----- Excerpted records
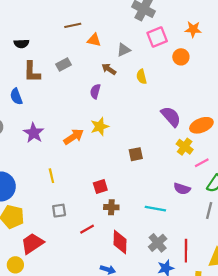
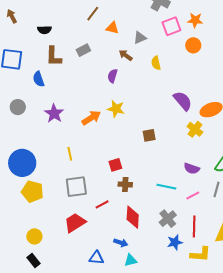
brown line: (73, 25) -> (93, 14), turned -42
orange star: (193, 29) -> (195, 20), moved
yellow star: (100, 126) -> (116, 109), turned 30
pink line: (202, 163) -> (193, 195), moved
gray square: (59, 211) -> (76, 187), size x1.6
red trapezoid: (32, 243) -> (75, 223), moved

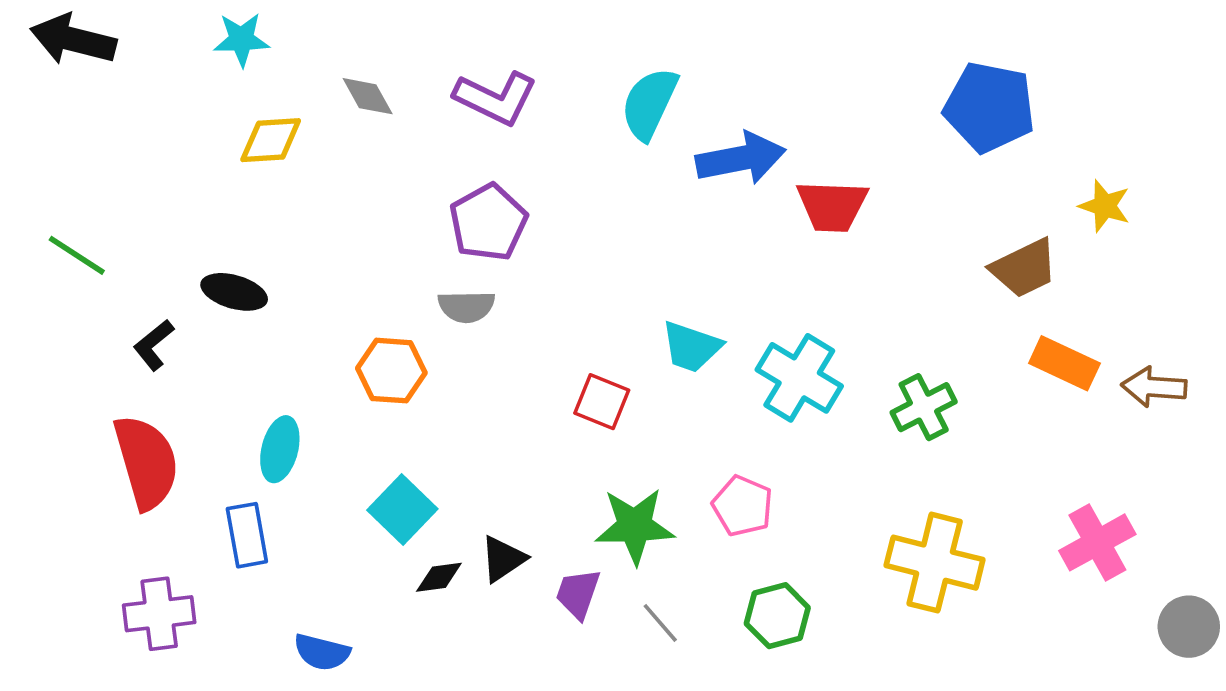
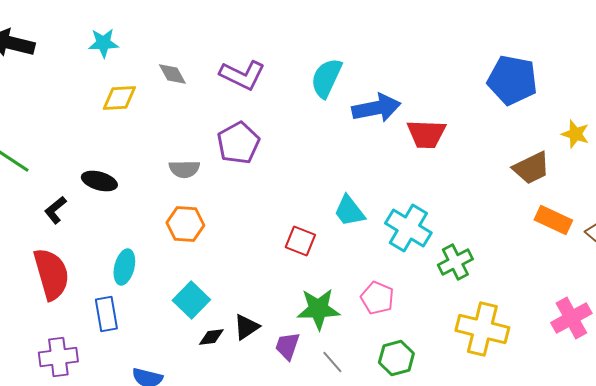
gray semicircle: (466, 307) -> (184, 169), moved
cyan trapezoid: (691, 347) -> (349, 211), turned 33
green cross: (924, 407) -> (455, 262), moved

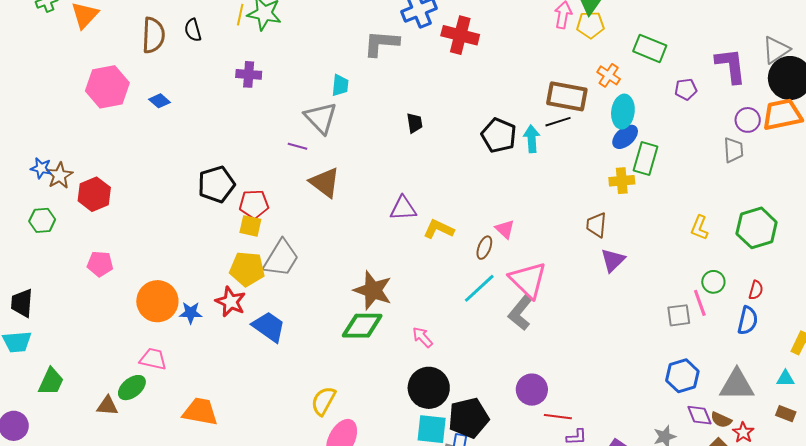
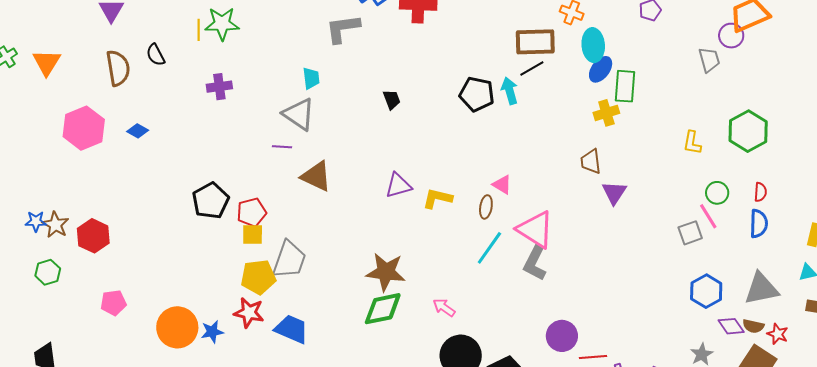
purple circle: (748, 120) -> (731, 36), moved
----------
_Exercise prompt_.
Please reproduce, word for word, only the lines from the line that holds "gray semicircle: (466, 307)" through the final line of the entries above, omitting any pictures.

_Task solution_.
gray semicircle: (466, 307) -> (184, 169), moved
cyan trapezoid: (691, 347) -> (349, 211), turned 33
green cross: (924, 407) -> (455, 262), moved

purple circle: (748, 120) -> (731, 36), moved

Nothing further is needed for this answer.